Exercise aim: A verbatim copy of all entries is the expected output.

Spatial object tracking data
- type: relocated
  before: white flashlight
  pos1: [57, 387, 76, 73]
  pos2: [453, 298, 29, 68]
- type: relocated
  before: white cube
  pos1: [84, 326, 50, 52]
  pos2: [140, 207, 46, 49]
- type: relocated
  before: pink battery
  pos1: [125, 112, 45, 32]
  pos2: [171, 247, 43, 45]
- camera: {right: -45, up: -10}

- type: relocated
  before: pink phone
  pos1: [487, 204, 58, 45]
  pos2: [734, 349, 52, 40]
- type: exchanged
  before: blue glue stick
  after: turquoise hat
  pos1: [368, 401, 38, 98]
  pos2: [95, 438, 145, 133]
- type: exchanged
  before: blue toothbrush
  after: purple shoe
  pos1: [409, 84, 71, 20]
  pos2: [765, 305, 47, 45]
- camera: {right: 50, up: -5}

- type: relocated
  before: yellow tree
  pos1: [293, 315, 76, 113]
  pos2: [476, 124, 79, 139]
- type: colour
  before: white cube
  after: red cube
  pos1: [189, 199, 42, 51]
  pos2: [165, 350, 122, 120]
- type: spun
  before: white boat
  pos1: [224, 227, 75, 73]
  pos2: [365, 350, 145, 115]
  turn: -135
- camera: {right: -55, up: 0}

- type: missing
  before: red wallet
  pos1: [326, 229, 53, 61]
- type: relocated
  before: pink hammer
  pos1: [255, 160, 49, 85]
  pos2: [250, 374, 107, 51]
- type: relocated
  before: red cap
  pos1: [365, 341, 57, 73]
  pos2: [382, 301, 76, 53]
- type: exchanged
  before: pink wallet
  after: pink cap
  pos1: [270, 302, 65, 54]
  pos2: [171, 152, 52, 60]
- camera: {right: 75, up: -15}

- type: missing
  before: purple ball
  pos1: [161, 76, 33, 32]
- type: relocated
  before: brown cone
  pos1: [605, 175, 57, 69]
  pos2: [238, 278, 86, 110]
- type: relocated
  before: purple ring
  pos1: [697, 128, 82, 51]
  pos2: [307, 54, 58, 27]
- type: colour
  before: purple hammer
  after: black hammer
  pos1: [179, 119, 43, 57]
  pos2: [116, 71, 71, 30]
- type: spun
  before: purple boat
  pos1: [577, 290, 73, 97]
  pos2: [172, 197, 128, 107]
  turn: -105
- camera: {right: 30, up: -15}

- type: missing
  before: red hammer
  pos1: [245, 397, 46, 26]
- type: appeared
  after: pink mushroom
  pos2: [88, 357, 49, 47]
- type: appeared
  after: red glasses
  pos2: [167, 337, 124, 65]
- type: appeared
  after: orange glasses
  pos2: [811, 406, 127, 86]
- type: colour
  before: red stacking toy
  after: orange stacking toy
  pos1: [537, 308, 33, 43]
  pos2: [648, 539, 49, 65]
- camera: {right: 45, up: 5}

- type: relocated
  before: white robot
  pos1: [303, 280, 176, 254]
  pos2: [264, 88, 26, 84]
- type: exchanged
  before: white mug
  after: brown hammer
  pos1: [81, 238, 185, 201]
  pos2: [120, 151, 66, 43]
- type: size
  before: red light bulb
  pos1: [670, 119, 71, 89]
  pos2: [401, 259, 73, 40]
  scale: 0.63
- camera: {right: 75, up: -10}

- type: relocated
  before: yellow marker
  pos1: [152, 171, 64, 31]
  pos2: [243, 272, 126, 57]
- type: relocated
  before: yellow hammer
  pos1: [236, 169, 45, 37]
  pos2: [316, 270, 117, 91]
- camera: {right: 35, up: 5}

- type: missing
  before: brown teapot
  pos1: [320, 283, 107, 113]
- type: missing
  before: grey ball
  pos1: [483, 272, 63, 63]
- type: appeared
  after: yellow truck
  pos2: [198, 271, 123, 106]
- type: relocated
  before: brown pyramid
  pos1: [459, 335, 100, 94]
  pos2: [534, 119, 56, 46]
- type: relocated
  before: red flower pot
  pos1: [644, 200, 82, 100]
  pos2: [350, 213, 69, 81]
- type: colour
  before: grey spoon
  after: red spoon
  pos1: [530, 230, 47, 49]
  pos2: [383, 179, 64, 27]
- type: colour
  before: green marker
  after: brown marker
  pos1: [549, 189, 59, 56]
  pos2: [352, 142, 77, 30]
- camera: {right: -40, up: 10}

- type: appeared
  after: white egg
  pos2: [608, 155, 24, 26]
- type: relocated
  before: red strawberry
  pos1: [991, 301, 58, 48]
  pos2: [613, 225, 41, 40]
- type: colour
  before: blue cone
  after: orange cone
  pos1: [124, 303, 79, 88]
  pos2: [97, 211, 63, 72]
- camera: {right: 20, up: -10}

Solution:
- type: relocated
  before: white flashlight
  pos1: [57, 387, 76, 73]
  pos2: [453, 298, 29, 68]
- type: relocated
  before: white cube
  pos1: [84, 326, 50, 52]
  pos2: [140, 207, 46, 49]
- type: relocated
  before: pink battery
  pos1: [125, 112, 45, 32]
  pos2: [171, 247, 43, 45]
- camera: {right: -45, up: -10}

- type: relocated
  before: pink phone
  pos1: [487, 204, 58, 45]
  pos2: [734, 349, 52, 40]
- type: exchanged
  before: blue glue stick
  after: turquoise hat
  pos1: [368, 401, 38, 98]
  pos2: [95, 438, 145, 133]
- type: exchanged
  before: blue toothbrush
  after: purple shoe
  pos1: [409, 84, 71, 20]
  pos2: [765, 305, 47, 45]
- camera: {right: 50, up: -5}

- type: relocated
  before: yellow tree
  pos1: [293, 315, 76, 113]
  pos2: [476, 124, 79, 139]
- type: colour
  before: white cube
  after: red cube
  pos1: [189, 199, 42, 51]
  pos2: [165, 350, 122, 120]
- type: spun
  before: white boat
  pos1: [224, 227, 75, 73]
  pos2: [365, 350, 145, 115]
  turn: -135
- camera: {right: -55, up: 0}

- type: missing
  before: red wallet
  pos1: [326, 229, 53, 61]
- type: relocated
  before: pink hammer
  pos1: [255, 160, 49, 85]
  pos2: [250, 374, 107, 51]
- type: relocated
  before: red cap
  pos1: [365, 341, 57, 73]
  pos2: [382, 301, 76, 53]
- type: exchanged
  before: pink wallet
  after: pink cap
  pos1: [270, 302, 65, 54]
  pos2: [171, 152, 52, 60]
- camera: {right: 75, up: -15}

- type: missing
  before: purple ball
  pos1: [161, 76, 33, 32]
- type: relocated
  before: brown cone
  pos1: [605, 175, 57, 69]
  pos2: [238, 278, 86, 110]
- type: relocated
  before: purple ring
  pos1: [697, 128, 82, 51]
  pos2: [307, 54, 58, 27]
- type: colour
  before: purple hammer
  after: black hammer
  pos1: [179, 119, 43, 57]
  pos2: [116, 71, 71, 30]
- type: spun
  before: purple boat
  pos1: [577, 290, 73, 97]
  pos2: [172, 197, 128, 107]
  turn: -105
- camera: {right: 30, up: -15}

- type: missing
  before: red hammer
  pos1: [245, 397, 46, 26]
- type: appeared
  after: pink mushroom
  pos2: [88, 357, 49, 47]
- type: appeared
  after: red glasses
  pos2: [167, 337, 124, 65]
- type: appeared
  after: orange glasses
  pos2: [811, 406, 127, 86]
- type: colour
  before: red stacking toy
  after: orange stacking toy
  pos1: [537, 308, 33, 43]
  pos2: [648, 539, 49, 65]
- camera: {right: 45, up: 5}

- type: relocated
  before: white robot
  pos1: [303, 280, 176, 254]
  pos2: [264, 88, 26, 84]
- type: exchanged
  before: white mug
  after: brown hammer
  pos1: [81, 238, 185, 201]
  pos2: [120, 151, 66, 43]
- type: size
  before: red light bulb
  pos1: [670, 119, 71, 89]
  pos2: [401, 259, 73, 40]
  scale: 0.63
- camera: {right: 75, up: -10}

- type: relocated
  before: yellow marker
  pos1: [152, 171, 64, 31]
  pos2: [243, 272, 126, 57]
- type: relocated
  before: yellow hammer
  pos1: [236, 169, 45, 37]
  pos2: [316, 270, 117, 91]
- camera: {right: 35, up: 5}

- type: missing
  before: brown teapot
  pos1: [320, 283, 107, 113]
- type: missing
  before: grey ball
  pos1: [483, 272, 63, 63]
- type: appeared
  after: yellow truck
  pos2: [198, 271, 123, 106]
- type: relocated
  before: brown pyramid
  pos1: [459, 335, 100, 94]
  pos2: [534, 119, 56, 46]
- type: relocated
  before: red flower pot
  pos1: [644, 200, 82, 100]
  pos2: [350, 213, 69, 81]
- type: colour
  before: grey spoon
  after: red spoon
  pos1: [530, 230, 47, 49]
  pos2: [383, 179, 64, 27]
- type: colour
  before: green marker
  after: brown marker
  pos1: [549, 189, 59, 56]
  pos2: [352, 142, 77, 30]
- camera: {right: -40, up: 10}

- type: appeared
  after: white egg
  pos2: [608, 155, 24, 26]
- type: relocated
  before: red strawberry
  pos1: [991, 301, 58, 48]
  pos2: [613, 225, 41, 40]
- type: colour
  before: blue cone
  after: orange cone
  pos1: [124, 303, 79, 88]
  pos2: [97, 211, 63, 72]
- camera: {right: 20, up: -10}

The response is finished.